Identify every line in the records below that contains the word "zielony", and copy each of those lines.

---------- RECORDS SUPPLIED ----------

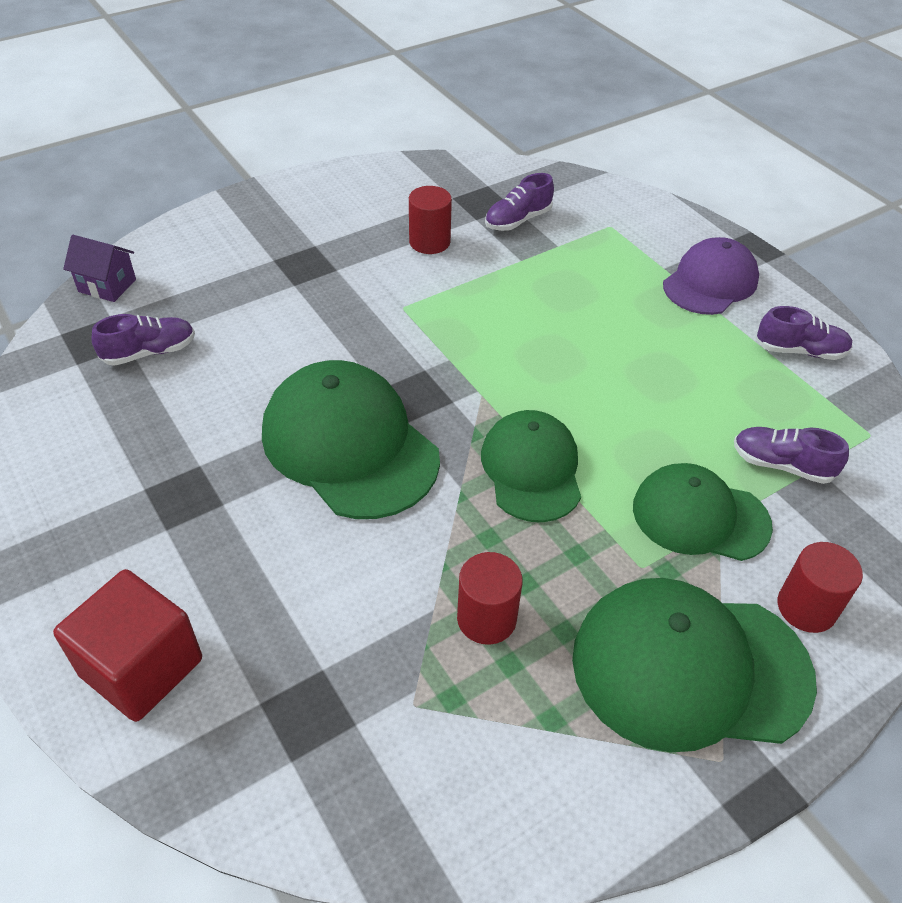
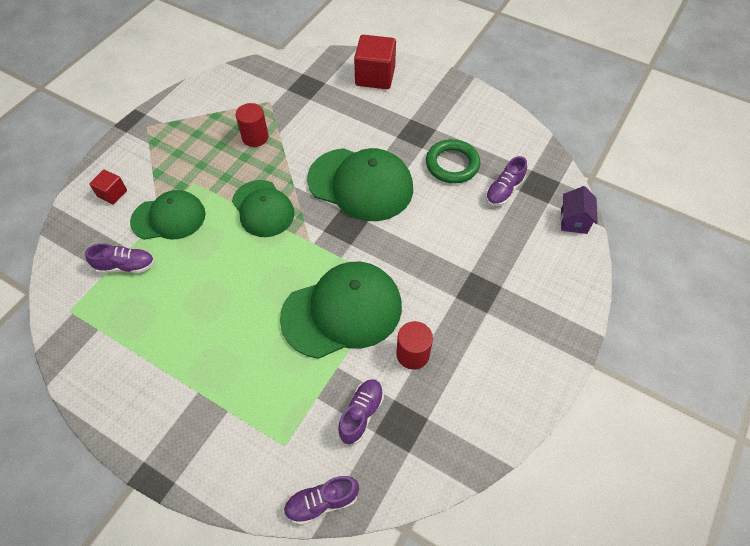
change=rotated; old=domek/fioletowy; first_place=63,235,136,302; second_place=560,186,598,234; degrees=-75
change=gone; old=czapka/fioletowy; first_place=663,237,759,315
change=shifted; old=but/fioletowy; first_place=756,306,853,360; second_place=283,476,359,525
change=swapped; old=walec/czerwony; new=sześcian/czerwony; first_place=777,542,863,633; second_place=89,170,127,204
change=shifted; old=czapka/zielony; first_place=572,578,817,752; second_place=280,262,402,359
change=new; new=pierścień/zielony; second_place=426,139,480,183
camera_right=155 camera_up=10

----------

## WORKED SOLUTION
change=shifted; old=czapka/zielony; first_place=572,578,817,752; second_place=280,262,402,359
change=new; new=pierścień/zielony; second_place=426,139,480,183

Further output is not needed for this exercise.